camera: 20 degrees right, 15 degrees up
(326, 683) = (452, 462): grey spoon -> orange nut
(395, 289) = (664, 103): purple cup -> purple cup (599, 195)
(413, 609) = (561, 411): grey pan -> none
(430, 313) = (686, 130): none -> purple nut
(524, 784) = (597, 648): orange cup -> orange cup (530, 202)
=-=-=-=-=
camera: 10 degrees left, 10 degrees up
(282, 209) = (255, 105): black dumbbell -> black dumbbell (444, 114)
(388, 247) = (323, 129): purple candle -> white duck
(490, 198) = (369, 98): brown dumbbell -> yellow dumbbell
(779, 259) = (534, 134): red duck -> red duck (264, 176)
=-=-=-=-=
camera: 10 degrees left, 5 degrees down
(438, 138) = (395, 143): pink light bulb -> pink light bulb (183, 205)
=-=-=-=-=
(HOW TO COMPLETE THIS TASK)
The expected answer holds each line from the listing above where the string "dumbbell" is present.

(WRITTEN RESPONSE)
(282, 209) = (255, 105): black dumbbell -> black dumbbell (444, 114)
(490, 198) = (369, 98): brown dumbbell -> yellow dumbbell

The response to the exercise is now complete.